Work task - For each line of the data below, copy it if it holds the word "centre".

Recorded data -

-*-

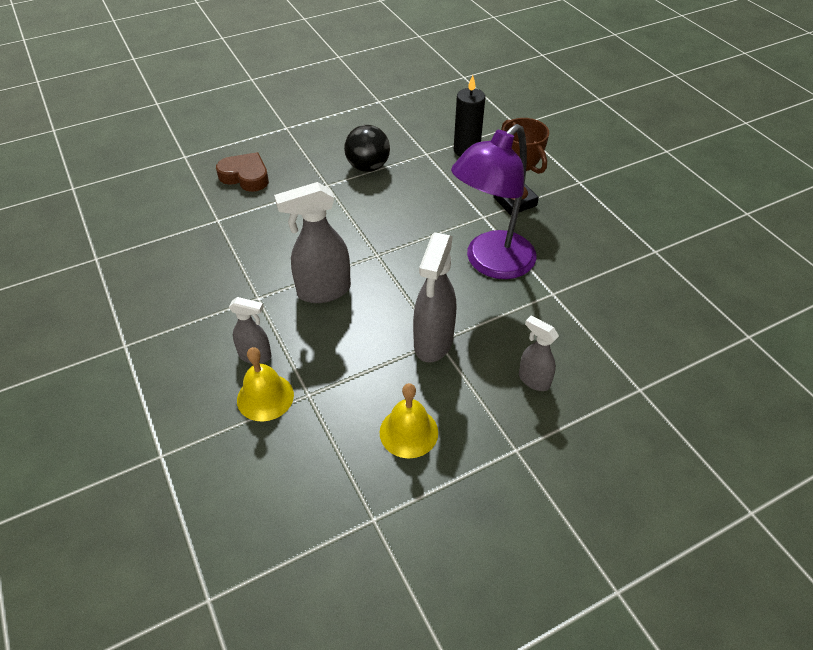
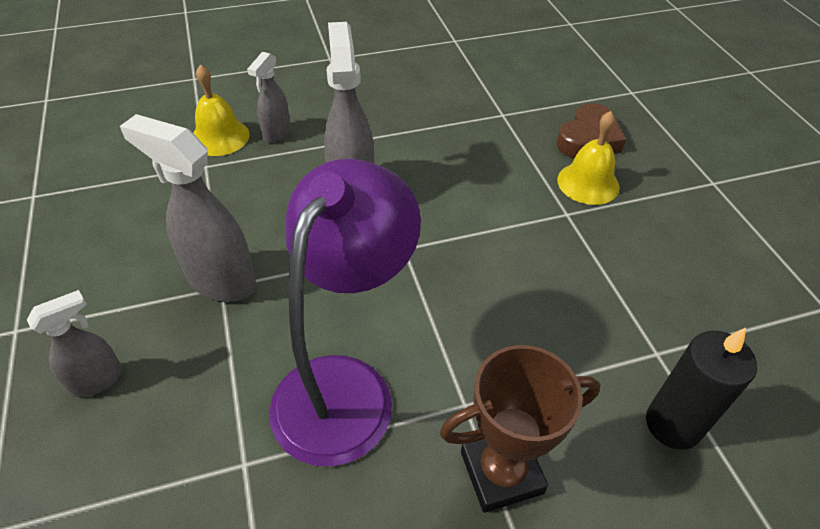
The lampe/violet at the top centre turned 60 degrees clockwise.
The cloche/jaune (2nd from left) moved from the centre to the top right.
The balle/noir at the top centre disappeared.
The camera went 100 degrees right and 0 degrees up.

-*-

Solution to the problem -
The lampe/violet at the top centre turned 60 degrees clockwise.
The cloche/jaune (2nd from left) moved from the centre to the top right.
The balle/noir at the top centre disappeared.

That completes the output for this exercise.